BEGIN Data for this task

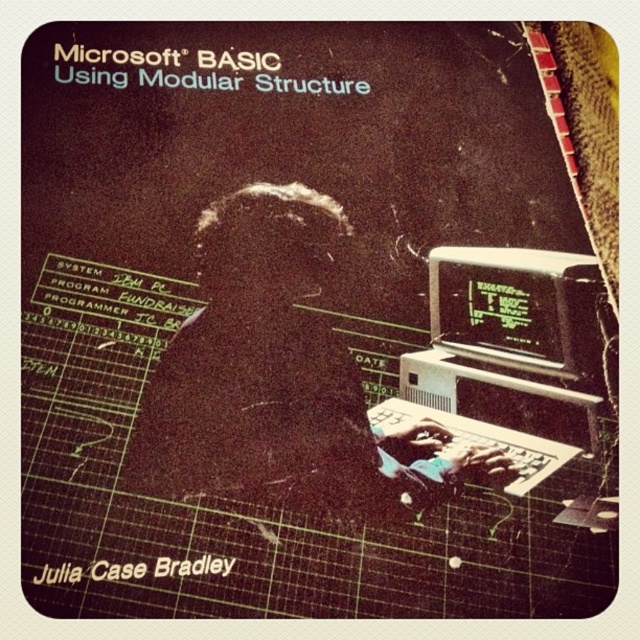
You are a technician who needs to place a 1.5 inch wide cable between the white plastic computer at center and the black plastic monitor at right. Can the cable fit between them?

The distance between the white plastic computer at center and the black plastic monitor at right is 1.00 inches, which is narrower than the 1.5 inch wide cable. The cable cannot fit between them.

You are setting up a desk for a retro computing enthusiast. The enthusiast has a white plastic computer at center and a black plastic monitor at right. Given their sizes, which object should be placed closer to the edge of the desk to save space?

The black plastic monitor at right should be placed closer to the edge of the desk because it is smaller in size than the white plastic computer at center, allowing more space to be saved.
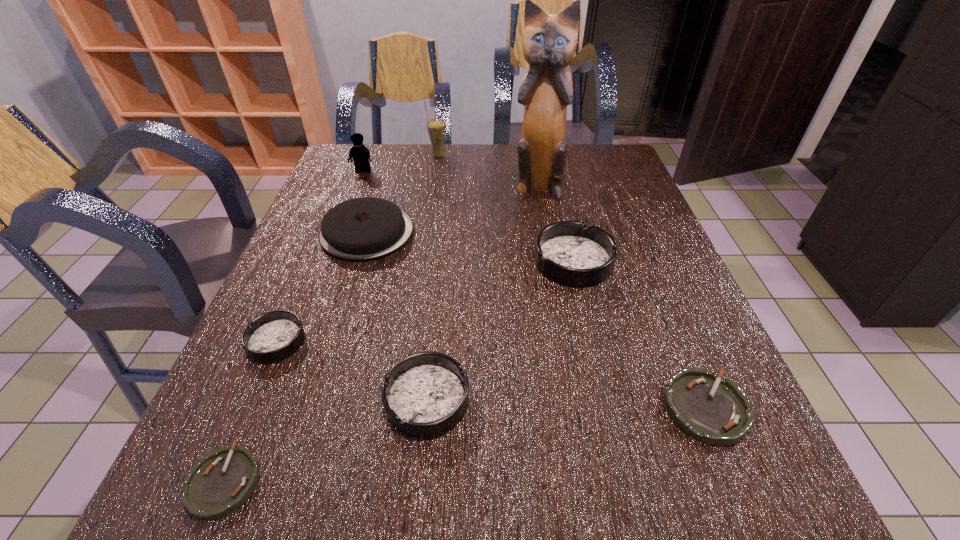
Identify the location of free space located on the left of the fifth tallest object. This screenshot has height=540, width=960. (392, 261).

END Data for this task

_Task brief:_
Convert the stretch of data from its start through the line containing "You are setting", both ends included, into a Markdown table with the columns "Row" and "Line", omitting blank lines. Leave the pictures out of the table.

_Task response:_
| Row | Line |
|---|---|
| 1 | You are a technician who needs to place a 1.5 inch wide cable between the white plastic computer at center and the black plastic monitor at right. Can the cable fit between them? |
| 2 | The distance between the white plastic computer at center and the black plastic monitor at right is 1.00 inches, which is narrower than the 1.5 inch wide cable. The cable cannot fit between them. |
| 3 | You are setting up a desk for a retro computing enthusiast. The enthusiast has a white plastic computer at center and a black plastic monitor at right. Given their sizes, which object should be placed closer to the edge of the desk to save space? |